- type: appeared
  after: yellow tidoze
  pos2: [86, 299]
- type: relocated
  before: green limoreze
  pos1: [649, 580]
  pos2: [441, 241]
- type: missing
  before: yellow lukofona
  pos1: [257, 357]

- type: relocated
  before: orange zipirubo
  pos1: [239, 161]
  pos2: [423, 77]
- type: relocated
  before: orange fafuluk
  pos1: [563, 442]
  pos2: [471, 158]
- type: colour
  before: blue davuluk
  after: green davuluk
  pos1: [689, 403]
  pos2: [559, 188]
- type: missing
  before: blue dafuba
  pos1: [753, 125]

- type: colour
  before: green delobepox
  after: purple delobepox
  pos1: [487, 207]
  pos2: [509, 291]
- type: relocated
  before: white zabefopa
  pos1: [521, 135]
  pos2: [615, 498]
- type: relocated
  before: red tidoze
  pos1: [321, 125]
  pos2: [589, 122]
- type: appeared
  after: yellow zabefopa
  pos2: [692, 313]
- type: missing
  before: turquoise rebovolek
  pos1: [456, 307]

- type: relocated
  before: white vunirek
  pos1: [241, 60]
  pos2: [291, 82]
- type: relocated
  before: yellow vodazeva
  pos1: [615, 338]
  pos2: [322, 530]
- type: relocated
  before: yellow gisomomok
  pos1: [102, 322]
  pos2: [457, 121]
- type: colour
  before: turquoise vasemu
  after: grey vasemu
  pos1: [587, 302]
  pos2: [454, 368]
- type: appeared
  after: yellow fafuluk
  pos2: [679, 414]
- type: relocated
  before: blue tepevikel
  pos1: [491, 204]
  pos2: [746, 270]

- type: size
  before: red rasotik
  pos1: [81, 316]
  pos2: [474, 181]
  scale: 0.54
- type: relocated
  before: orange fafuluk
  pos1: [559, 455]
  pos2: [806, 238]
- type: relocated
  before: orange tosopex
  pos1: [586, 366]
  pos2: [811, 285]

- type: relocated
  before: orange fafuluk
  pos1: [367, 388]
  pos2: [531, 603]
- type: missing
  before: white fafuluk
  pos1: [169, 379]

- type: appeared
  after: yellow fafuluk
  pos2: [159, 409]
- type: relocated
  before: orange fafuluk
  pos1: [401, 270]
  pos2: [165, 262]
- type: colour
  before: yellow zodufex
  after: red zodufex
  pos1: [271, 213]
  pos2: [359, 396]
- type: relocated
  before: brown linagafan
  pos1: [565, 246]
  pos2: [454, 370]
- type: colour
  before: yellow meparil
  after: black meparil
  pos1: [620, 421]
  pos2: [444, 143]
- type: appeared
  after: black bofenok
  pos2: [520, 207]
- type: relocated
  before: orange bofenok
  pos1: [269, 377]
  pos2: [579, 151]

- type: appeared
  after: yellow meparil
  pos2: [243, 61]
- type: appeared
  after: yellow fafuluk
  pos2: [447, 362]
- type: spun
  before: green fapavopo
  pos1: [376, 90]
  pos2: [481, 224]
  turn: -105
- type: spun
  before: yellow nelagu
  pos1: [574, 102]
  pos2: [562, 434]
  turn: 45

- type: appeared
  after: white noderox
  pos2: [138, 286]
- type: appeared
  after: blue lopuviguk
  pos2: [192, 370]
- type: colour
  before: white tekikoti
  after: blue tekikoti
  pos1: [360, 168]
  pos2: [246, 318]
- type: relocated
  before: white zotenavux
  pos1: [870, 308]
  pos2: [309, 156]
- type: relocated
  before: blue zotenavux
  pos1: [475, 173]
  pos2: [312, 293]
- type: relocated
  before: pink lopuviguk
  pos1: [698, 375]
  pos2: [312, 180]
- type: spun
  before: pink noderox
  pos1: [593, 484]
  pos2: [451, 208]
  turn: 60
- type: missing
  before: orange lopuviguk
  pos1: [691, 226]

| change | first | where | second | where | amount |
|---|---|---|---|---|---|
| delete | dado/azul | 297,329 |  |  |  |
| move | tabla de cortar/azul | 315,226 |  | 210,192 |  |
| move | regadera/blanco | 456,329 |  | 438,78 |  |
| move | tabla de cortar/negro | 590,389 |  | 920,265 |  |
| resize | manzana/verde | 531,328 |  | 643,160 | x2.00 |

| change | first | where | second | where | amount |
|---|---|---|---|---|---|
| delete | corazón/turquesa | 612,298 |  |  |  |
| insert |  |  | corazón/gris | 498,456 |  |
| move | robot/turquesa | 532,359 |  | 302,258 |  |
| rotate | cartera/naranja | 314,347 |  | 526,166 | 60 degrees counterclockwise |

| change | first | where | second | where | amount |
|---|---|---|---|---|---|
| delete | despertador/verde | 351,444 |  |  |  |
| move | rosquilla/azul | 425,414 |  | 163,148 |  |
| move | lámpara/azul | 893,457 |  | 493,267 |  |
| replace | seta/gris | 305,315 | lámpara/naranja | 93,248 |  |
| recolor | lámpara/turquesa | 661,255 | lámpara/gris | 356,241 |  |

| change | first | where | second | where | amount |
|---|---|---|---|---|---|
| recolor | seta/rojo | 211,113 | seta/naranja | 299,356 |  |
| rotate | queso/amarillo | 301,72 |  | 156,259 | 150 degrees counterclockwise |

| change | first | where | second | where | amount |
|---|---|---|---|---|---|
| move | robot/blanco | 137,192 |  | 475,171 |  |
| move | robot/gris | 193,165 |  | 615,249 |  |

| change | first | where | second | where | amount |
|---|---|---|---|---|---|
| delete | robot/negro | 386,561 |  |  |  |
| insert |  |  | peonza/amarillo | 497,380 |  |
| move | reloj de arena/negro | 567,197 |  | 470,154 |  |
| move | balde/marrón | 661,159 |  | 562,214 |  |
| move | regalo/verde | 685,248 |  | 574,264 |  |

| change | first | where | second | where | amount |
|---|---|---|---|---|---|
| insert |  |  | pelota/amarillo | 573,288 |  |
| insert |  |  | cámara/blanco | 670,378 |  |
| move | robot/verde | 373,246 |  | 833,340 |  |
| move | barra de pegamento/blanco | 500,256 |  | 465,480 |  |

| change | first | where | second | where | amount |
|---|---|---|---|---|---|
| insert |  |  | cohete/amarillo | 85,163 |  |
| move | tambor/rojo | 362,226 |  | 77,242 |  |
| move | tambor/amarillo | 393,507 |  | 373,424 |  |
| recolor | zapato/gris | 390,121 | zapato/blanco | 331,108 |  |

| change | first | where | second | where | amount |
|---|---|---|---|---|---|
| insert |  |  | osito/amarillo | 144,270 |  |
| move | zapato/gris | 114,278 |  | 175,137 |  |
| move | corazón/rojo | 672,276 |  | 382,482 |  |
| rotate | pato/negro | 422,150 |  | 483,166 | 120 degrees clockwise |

Task brief = Reproduce the material word for word. Leave nothing out.

Task answer =
- type: appeared
  after: yellow tidoze
  pos2: [86, 299]
- type: relocated
  before: green limoreze
  pos1: [649, 580]
  pos2: [441, 241]
- type: missing
  before: yellow lukofona
  pos1: [257, 357]

- type: relocated
  before: orange zipirubo
  pos1: [239, 161]
  pos2: [423, 77]
- type: relocated
  before: orange fafuluk
  pos1: [563, 442]
  pos2: [471, 158]
- type: colour
  before: blue davuluk
  after: green davuluk
  pos1: [689, 403]
  pos2: [559, 188]
- type: missing
  before: blue dafuba
  pos1: [753, 125]

- type: colour
  before: green delobepox
  after: purple delobepox
  pos1: [487, 207]
  pos2: [509, 291]
- type: relocated
  before: white zabefopa
  pos1: [521, 135]
  pos2: [615, 498]
- type: relocated
  before: red tidoze
  pos1: [321, 125]
  pos2: [589, 122]
- type: appeared
  after: yellow zabefopa
  pos2: [692, 313]
- type: missing
  before: turquoise rebovolek
  pos1: [456, 307]

- type: relocated
  before: white vunirek
  pos1: [241, 60]
  pos2: [291, 82]
- type: relocated
  before: yellow vodazeva
  pos1: [615, 338]
  pos2: [322, 530]
- type: relocated
  before: yellow gisomomok
  pos1: [102, 322]
  pos2: [457, 121]
- type: colour
  before: turquoise vasemu
  after: grey vasemu
  pos1: [587, 302]
  pos2: [454, 368]
- type: appeared
  after: yellow fafuluk
  pos2: [679, 414]
- type: relocated
  before: blue tepevikel
  pos1: [491, 204]
  pos2: [746, 270]

- type: size
  before: red rasotik
  pos1: [81, 316]
  pos2: [474, 181]
  scale: 0.54
- type: relocated
  before: orange fafuluk
  pos1: [559, 455]
  pos2: [806, 238]
- type: relocated
  before: orange tosopex
  pos1: [586, 366]
  pos2: [811, 285]

- type: relocated
  before: orange fafuluk
  pos1: [367, 388]
  pos2: [531, 603]
- type: missing
  before: white fafuluk
  pos1: [169, 379]

- type: appeared
  after: yellow fafuluk
  pos2: [159, 409]
- type: relocated
  before: orange fafuluk
  pos1: [401, 270]
  pos2: [165, 262]
- type: colour
  before: yellow zodufex
  after: red zodufex
  pos1: [271, 213]
  pos2: [359, 396]
- type: relocated
  before: brown linagafan
  pos1: [565, 246]
  pos2: [454, 370]
- type: colour
  before: yellow meparil
  after: black meparil
  pos1: [620, 421]
  pos2: [444, 143]
- type: appeared
  after: black bofenok
  pos2: [520, 207]
- type: relocated
  before: orange bofenok
  pos1: [269, 377]
  pos2: [579, 151]

- type: appeared
  after: yellow meparil
  pos2: [243, 61]
- type: appeared
  after: yellow fafuluk
  pos2: [447, 362]
- type: spun
  before: green fapavopo
  pos1: [376, 90]
  pos2: [481, 224]
  turn: -105
- type: spun
  before: yellow nelagu
  pos1: [574, 102]
  pos2: [562, 434]
  turn: 45

- type: appeared
  after: white noderox
  pos2: [138, 286]
- type: appeared
  after: blue lopuviguk
  pos2: [192, 370]
- type: colour
  before: white tekikoti
  after: blue tekikoti
  pos1: [360, 168]
  pos2: [246, 318]
- type: relocated
  before: white zotenavux
  pos1: [870, 308]
  pos2: [309, 156]
- type: relocated
  before: blue zotenavux
  pos1: [475, 173]
  pos2: [312, 293]
- type: relocated
  before: pink lopuviguk
  pos1: [698, 375]
  pos2: [312, 180]
- type: spun
  before: pink noderox
  pos1: [593, 484]
  pos2: [451, 208]
  turn: 60
- type: missing
  before: orange lopuviguk
  pos1: [691, 226]

| change | first | where | second | where | amount |
|---|---|---|---|---|---|
| delete | dado/azul | 297,329 |  |  |  |
| move | tabla de cortar/azul | 315,226 |  | 210,192 |  |
| move | regadera/blanco | 456,329 |  | 438,78 |  |
| move | tabla de cortar/negro | 590,389 |  | 920,265 |  |
| resize | manzana/verde | 531,328 |  | 643,160 | x2.00 |

| change | first | where | second | where | amount |
|---|---|---|---|---|---|
| delete | corazón/turquesa | 612,298 |  |  |  |
| insert |  |  | corazón/gris | 498,456 |  |
| move | robot/turquesa | 532,359 |  | 302,258 |  |
| rotate | cartera/naranja | 314,347 |  | 526,166 | 60 degrees counterclockwise |

| change | first | where | second | where | amount |
|---|---|---|---|---|---|
| delete | despertador/verde | 351,444 |  |  |  |
| move | rosquilla/azul | 425,414 |  | 163,148 |  |
| move | lámpara/azul | 893,457 |  | 493,267 |  |
| replace | seta/gris | 305,315 | lámpara/naranja | 93,248 |  |
| recolor | lámpara/turquesa | 661,255 | lámpara/gris | 356,241 |  |

| change | first | where | second | where | amount |
|---|---|---|---|---|---|
| recolor | seta/rojo | 211,113 | seta/naranja | 299,356 |  |
| rotate | queso/amarillo | 301,72 |  | 156,259 | 150 degrees counterclockwise |

| change | first | where | second | where | amount |
|---|---|---|---|---|---|
| move | robot/blanco | 137,192 |  | 475,171 |  |
| move | robot/gris | 193,165 |  | 615,249 |  |

| change | first | where | second | where | amount |
|---|---|---|---|---|---|
| delete | robot/negro | 386,561 |  |  |  |
| insert |  |  | peonza/amarillo | 497,380 |  |
| move | reloj de arena/negro | 567,197 |  | 470,154 |  |
| move | balde/marrón | 661,159 |  | 562,214 |  |
| move | regalo/verde | 685,248 |  | 574,264 |  |

| change | first | where | second | where | amount |
|---|---|---|---|---|---|
| insert |  |  | pelota/amarillo | 573,288 |  |
| insert |  |  | cámara/blanco | 670,378 |  |
| move | robot/verde | 373,246 |  | 833,340 |  |
| move | barra de pegamento/blanco | 500,256 |  | 465,480 |  |

| change | first | where | second | where | amount |
|---|---|---|---|---|---|
| insert |  |  | cohete/amarillo | 85,163 |  |
| move | tambor/rojo | 362,226 |  | 77,242 |  |
| move | tambor/amarillo | 393,507 |  | 373,424 |  |
| recolor | zapato/gris | 390,121 | zapato/blanco | 331,108 |  |

| change | first | where | second | where | amount |
|---|---|---|---|---|---|
| insert |  |  | osito/amarillo | 144,270 |  |
| move | zapato/gris | 114,278 |  | 175,137 |  |
| move | corazón/rojo | 672,276 |  | 382,482 |  |
| rotate | pato/negro | 422,150 |  | 483,166 | 120 degrees clockwise |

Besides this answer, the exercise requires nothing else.